→ **TASK OBJECTIVE**
What you return should be the complete listing, unchanged, with no pictures in it.

+++ SUPPLIED INFORMATION

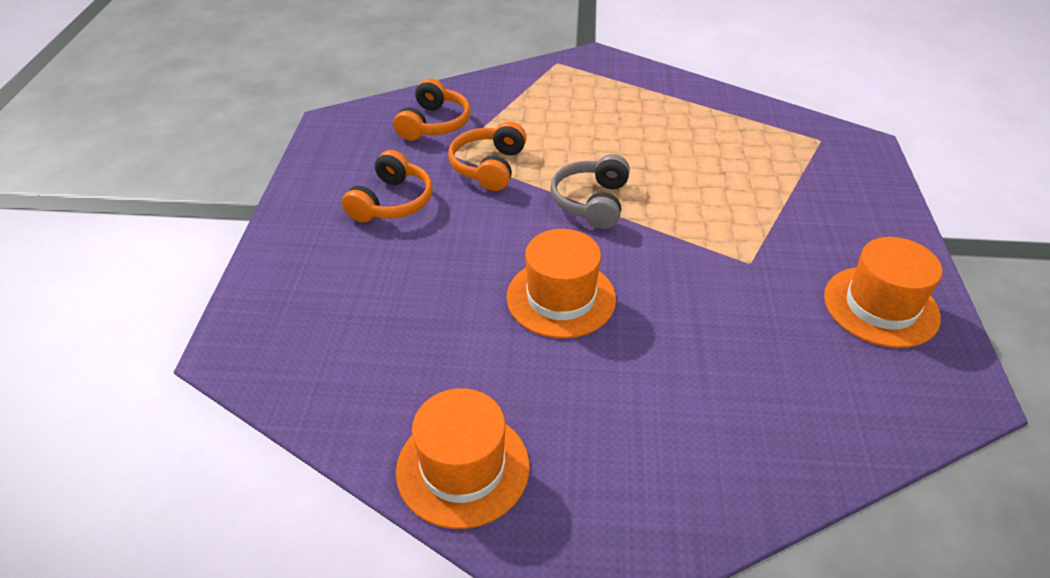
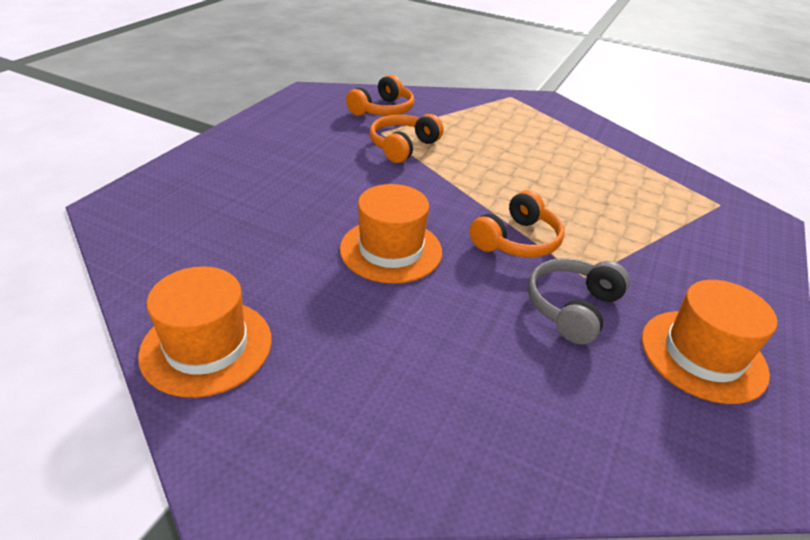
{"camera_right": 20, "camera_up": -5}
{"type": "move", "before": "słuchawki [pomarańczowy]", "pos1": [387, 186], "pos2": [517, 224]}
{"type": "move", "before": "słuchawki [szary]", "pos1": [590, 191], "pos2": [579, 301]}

++++++

→ **OUTPUT BELOW**
{"camera_right": 20, "camera_up": -5}
{"type": "move", "before": "słuchawki [pomarańczowy]", "pos1": [387, 186], "pos2": [517, 224]}
{"type": "move", "before": "słuchawki [szary]", "pos1": [590, 191], "pos2": [579, 301]}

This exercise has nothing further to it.